(Before-and-after change data)
------------------------------------------------

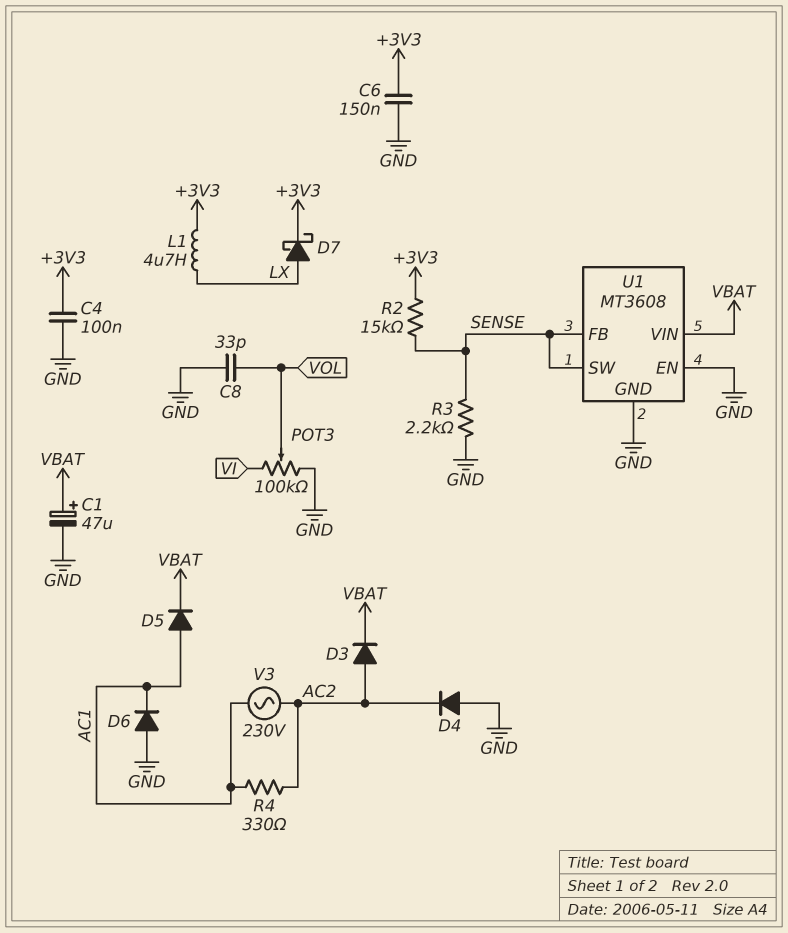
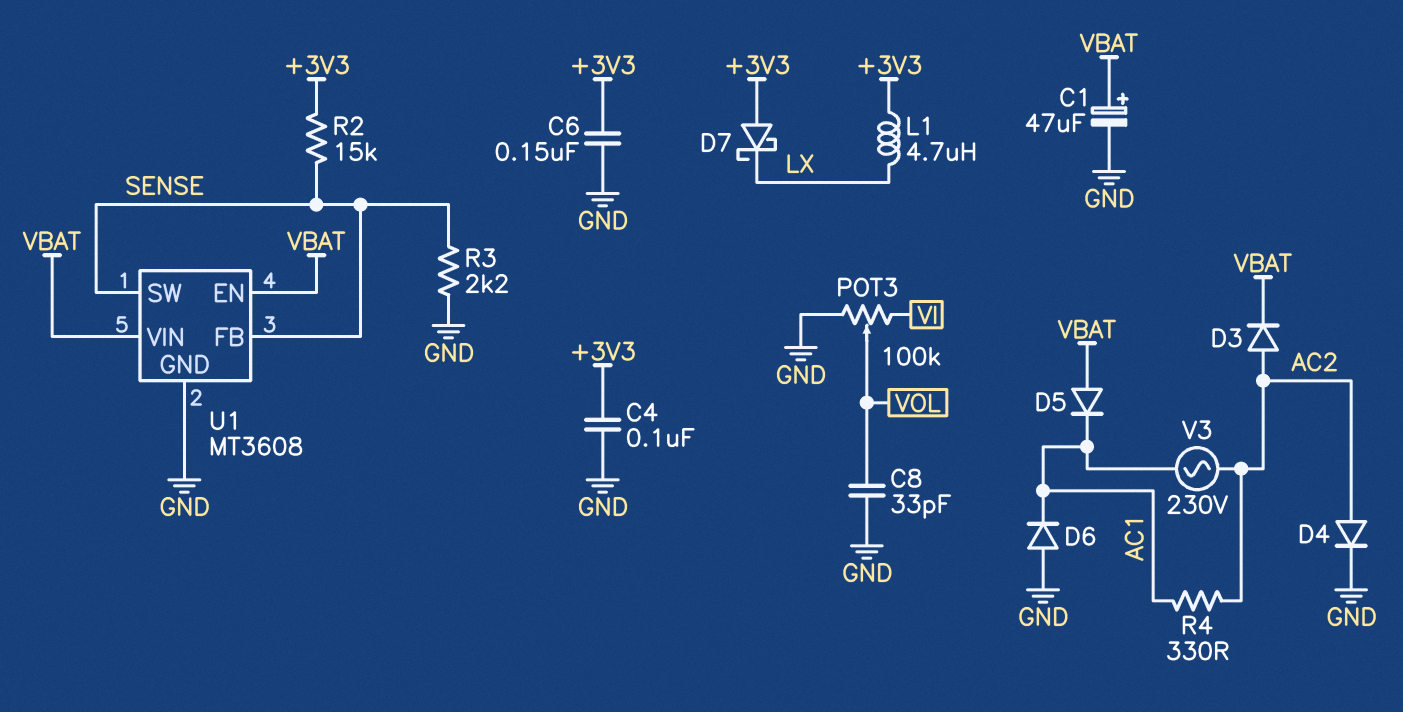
D4: diode (A GND, K AC2) -> diode (A AC2, K GND)
D5: diode (A AC1, K VBAT) -> diode (A VBAT, K AC1)
D7: schottky (A LX, K +3V3) -> schottky (A +3V3, K LX)
U1 pin EN: GND -> VBAT

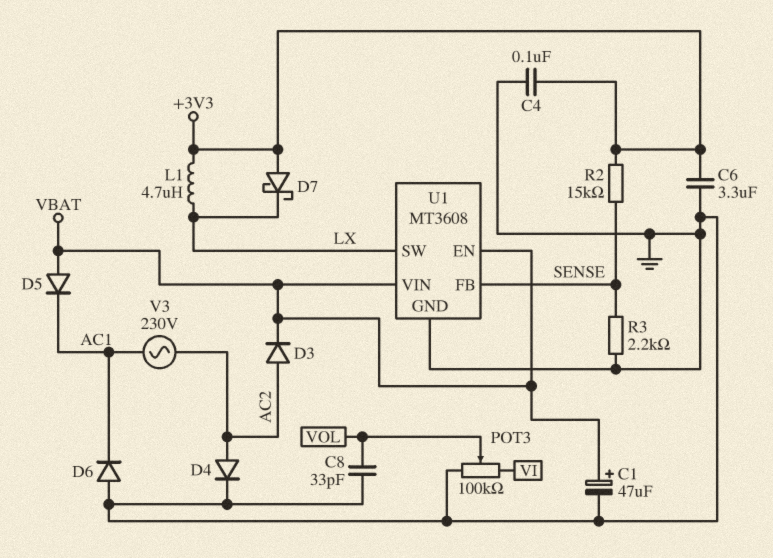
C6: 150nF (+3V3, GND) -> 3.3uF (+3V3, GND)
R4: 330 (AC1, AC2) -> none
U1 pin SW: SENSE -> LX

------------------------------------------------

# WORK REQUEST
Reproduce the data above in full, exactly, with the images removed.

# RESULT OF THIS TASK
D4: diode (A GND, K AC2) -> diode (A AC2, K GND)
D5: diode (A AC1, K VBAT) -> diode (A VBAT, K AC1)
D7: schottky (A LX, K +3V3) -> schottky (A +3V3, K LX)
U1 pin EN: GND -> VBAT

C6: 150nF (+3V3, GND) -> 3.3uF (+3V3, GND)
R4: 330 (AC1, AC2) -> none
U1 pin SW: SENSE -> LX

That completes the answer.